### PROBLEM STATEMENT
When a line in the data below includes "none", pick it out and copy it.

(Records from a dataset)

☆ ☆ ☆ ☆

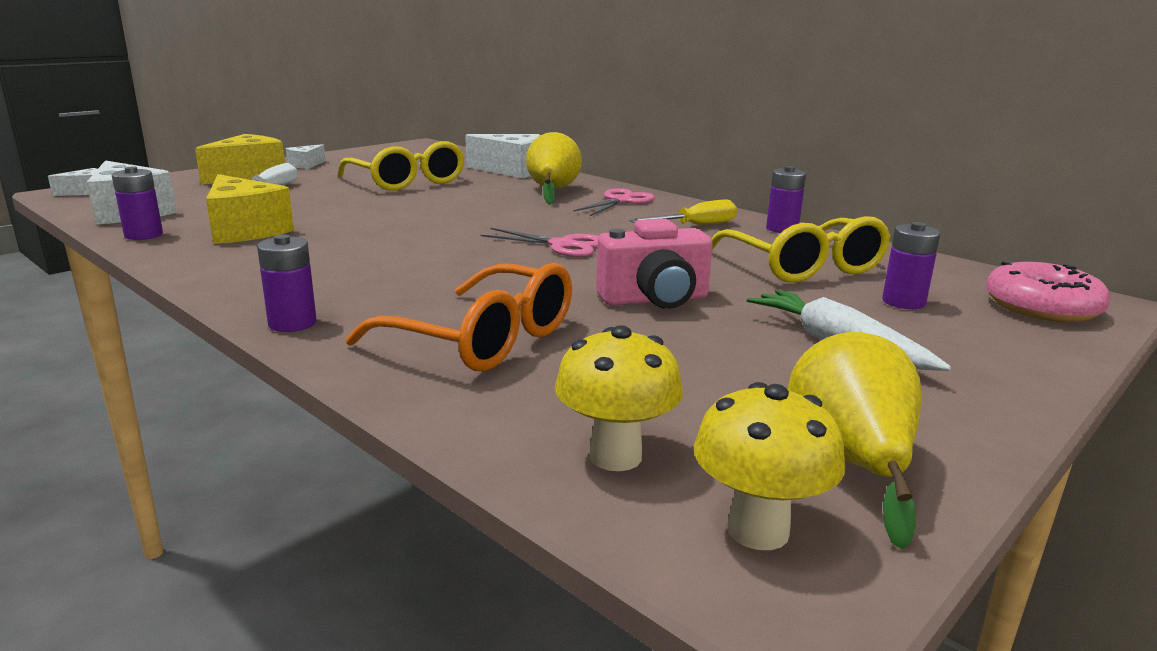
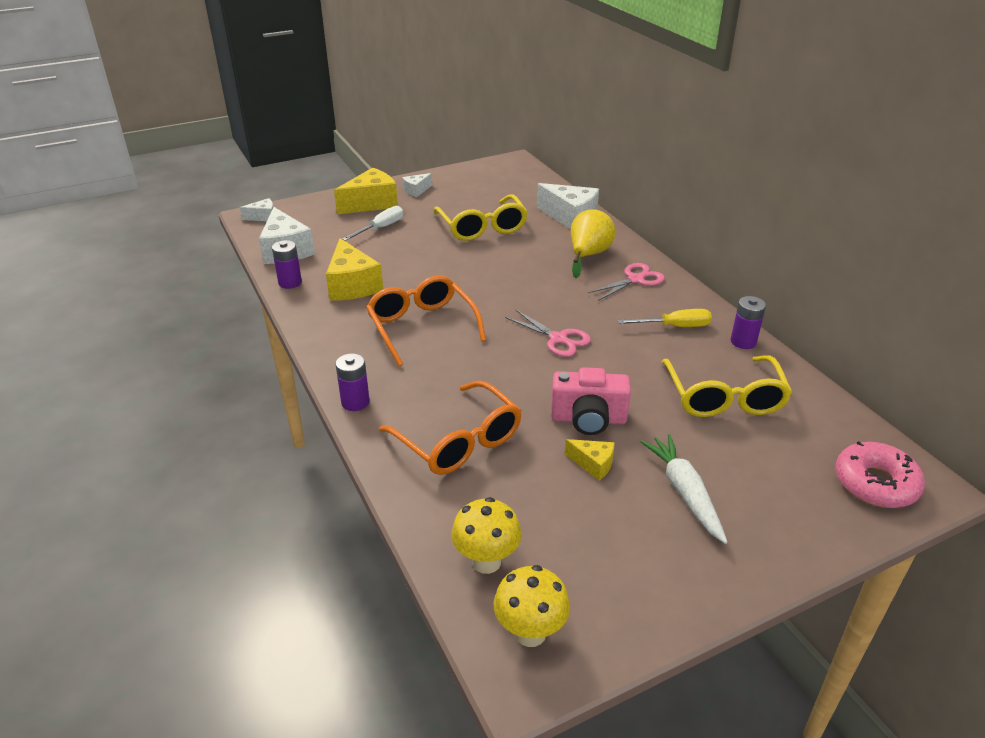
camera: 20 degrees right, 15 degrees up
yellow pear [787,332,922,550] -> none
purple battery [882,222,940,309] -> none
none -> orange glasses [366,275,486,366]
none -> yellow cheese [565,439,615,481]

☆ ☆ ☆ ☆

### ANSWER SPACE
yellow pear [787,332,922,550] -> none
purple battery [882,222,940,309] -> none
none -> orange glasses [366,275,486,366]
none -> yellow cheese [565,439,615,481]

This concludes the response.